→ DATA PROVIDED:

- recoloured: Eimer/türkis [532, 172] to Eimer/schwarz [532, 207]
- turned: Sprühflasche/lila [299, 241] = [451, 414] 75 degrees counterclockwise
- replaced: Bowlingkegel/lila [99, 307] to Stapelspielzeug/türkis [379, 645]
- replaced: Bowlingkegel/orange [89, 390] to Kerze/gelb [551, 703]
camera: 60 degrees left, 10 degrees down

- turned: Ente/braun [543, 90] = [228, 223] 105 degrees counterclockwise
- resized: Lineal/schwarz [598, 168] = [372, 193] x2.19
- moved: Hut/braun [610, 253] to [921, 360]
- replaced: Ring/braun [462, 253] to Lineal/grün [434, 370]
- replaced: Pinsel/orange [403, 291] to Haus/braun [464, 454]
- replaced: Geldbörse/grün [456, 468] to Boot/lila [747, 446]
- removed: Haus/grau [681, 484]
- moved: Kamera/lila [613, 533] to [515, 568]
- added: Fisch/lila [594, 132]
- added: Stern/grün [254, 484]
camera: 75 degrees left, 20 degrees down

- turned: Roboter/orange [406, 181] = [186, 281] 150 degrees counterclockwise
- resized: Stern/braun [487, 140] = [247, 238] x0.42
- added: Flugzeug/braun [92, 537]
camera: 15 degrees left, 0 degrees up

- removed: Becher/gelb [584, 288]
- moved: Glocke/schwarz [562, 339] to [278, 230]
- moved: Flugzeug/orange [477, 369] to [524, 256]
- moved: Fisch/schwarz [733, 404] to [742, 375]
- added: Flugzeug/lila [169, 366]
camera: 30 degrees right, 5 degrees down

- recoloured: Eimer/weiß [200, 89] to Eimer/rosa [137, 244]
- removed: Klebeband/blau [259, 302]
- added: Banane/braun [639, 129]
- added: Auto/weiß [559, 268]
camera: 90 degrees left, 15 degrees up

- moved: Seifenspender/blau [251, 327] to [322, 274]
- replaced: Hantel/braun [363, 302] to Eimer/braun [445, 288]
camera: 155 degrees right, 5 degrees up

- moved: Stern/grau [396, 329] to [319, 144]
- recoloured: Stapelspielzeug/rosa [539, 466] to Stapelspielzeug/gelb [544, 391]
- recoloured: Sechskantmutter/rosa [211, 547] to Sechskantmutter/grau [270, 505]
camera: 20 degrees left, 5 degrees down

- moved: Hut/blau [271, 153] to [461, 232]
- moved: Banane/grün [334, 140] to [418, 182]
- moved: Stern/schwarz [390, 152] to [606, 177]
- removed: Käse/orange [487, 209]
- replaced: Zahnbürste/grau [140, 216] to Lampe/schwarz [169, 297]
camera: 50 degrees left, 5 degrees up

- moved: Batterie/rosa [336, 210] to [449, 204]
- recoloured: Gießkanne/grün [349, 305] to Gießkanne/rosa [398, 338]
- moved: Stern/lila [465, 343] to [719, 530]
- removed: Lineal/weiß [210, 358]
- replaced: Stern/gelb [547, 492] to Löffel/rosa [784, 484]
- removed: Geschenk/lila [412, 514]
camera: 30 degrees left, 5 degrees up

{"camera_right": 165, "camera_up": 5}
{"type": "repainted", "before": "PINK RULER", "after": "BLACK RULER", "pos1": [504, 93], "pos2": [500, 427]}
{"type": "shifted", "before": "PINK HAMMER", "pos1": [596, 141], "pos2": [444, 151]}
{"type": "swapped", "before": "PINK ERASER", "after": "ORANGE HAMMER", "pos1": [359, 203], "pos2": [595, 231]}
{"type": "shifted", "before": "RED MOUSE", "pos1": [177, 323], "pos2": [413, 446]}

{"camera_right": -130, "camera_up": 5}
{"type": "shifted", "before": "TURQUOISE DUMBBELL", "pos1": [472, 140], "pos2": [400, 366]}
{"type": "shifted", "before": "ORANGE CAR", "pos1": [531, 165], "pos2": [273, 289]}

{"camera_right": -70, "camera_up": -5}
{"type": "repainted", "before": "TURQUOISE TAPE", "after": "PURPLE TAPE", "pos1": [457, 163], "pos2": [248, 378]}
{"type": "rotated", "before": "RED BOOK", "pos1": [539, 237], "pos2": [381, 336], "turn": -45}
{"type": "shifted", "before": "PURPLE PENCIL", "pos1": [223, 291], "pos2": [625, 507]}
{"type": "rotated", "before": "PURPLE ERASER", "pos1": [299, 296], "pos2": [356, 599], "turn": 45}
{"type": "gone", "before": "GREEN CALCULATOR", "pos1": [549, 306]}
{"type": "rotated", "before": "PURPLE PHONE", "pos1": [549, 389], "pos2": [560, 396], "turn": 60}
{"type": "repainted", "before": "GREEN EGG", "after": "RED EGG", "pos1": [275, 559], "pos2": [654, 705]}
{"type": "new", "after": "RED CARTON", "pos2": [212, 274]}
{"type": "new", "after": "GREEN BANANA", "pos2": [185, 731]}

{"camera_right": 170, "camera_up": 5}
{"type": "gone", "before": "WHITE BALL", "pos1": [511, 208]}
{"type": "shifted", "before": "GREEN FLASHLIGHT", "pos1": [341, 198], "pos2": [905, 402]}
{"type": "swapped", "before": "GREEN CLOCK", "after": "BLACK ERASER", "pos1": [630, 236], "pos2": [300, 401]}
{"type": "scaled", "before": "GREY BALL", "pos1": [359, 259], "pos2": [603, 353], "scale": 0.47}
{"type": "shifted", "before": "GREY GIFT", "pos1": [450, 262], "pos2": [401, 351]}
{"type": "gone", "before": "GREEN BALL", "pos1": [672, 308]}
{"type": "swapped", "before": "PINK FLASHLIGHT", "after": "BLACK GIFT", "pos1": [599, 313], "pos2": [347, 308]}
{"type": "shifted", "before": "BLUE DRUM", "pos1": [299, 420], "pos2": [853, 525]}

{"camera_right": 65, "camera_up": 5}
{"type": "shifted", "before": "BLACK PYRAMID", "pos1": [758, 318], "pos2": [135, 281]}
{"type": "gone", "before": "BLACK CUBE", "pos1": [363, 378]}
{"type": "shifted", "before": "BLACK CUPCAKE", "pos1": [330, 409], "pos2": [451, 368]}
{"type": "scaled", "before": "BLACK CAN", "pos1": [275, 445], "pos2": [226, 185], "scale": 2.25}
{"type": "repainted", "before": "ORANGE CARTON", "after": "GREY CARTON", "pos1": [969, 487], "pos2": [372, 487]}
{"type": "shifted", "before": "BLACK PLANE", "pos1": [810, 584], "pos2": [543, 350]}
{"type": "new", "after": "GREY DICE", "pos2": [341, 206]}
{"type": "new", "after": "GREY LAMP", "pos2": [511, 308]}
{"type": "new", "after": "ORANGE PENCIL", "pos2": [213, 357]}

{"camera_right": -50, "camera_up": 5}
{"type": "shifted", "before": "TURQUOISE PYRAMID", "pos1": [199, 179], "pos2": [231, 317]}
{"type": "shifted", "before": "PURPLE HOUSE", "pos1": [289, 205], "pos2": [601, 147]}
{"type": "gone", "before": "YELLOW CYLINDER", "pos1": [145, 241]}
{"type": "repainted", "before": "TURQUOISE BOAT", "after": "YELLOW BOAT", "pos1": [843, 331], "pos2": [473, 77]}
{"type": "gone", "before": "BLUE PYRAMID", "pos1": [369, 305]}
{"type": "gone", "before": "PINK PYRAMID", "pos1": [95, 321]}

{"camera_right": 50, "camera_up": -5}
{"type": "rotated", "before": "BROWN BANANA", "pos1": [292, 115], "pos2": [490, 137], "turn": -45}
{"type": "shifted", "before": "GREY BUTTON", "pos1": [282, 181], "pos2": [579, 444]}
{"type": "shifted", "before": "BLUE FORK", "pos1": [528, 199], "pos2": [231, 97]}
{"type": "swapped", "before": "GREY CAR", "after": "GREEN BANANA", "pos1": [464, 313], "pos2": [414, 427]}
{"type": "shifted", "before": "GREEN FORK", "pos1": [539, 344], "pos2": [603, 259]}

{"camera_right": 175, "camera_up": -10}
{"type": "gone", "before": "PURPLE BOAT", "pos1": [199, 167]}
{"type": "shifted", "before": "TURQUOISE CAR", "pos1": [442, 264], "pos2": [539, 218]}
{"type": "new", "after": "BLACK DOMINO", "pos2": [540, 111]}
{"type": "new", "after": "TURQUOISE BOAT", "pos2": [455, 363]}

→ HOW TO COMPLETE THIS TASK: Whenever the word "Bowlingkegel" appears in a line above, copy that line.

→ OUTPUT OF THE TASK:
- replaced: Bowlingkegel/lila [99, 307] to Stapelspielzeug/türkis [379, 645]
- replaced: Bowlingkegel/orange [89, 390] to Kerze/gelb [551, 703]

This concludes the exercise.